(Data excerpt Opens)

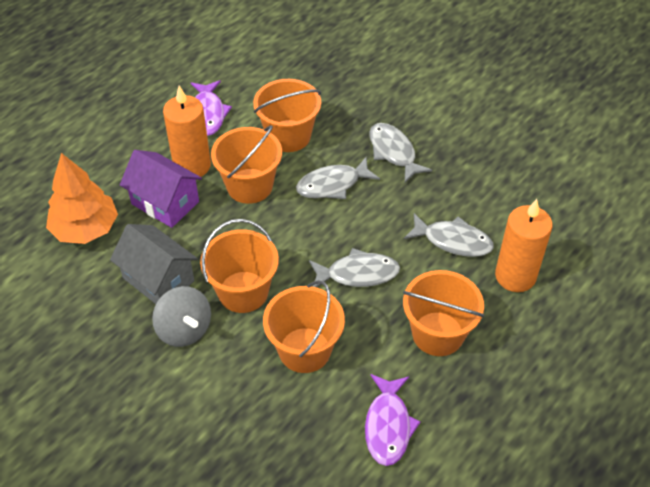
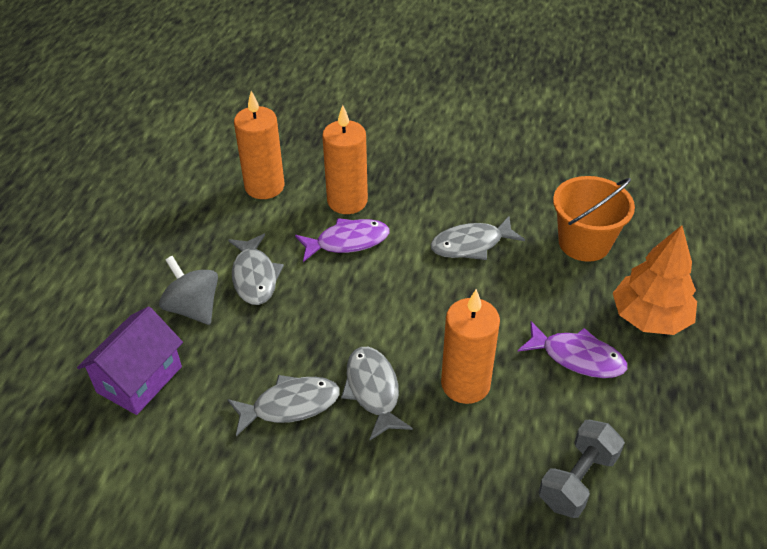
grey dumbbell: 0 -> 1
grey house: 1 -> 0
orange bucket: 5 -> 1
orange candle: 2 -> 3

(Data excerpt Closes)

# What the exercise asks
Each line above should be written out again unchanged; no images are to be carried over.

# Output below
grey dumbbell: 0 -> 1
grey house: 1 -> 0
orange bucket: 5 -> 1
orange candle: 2 -> 3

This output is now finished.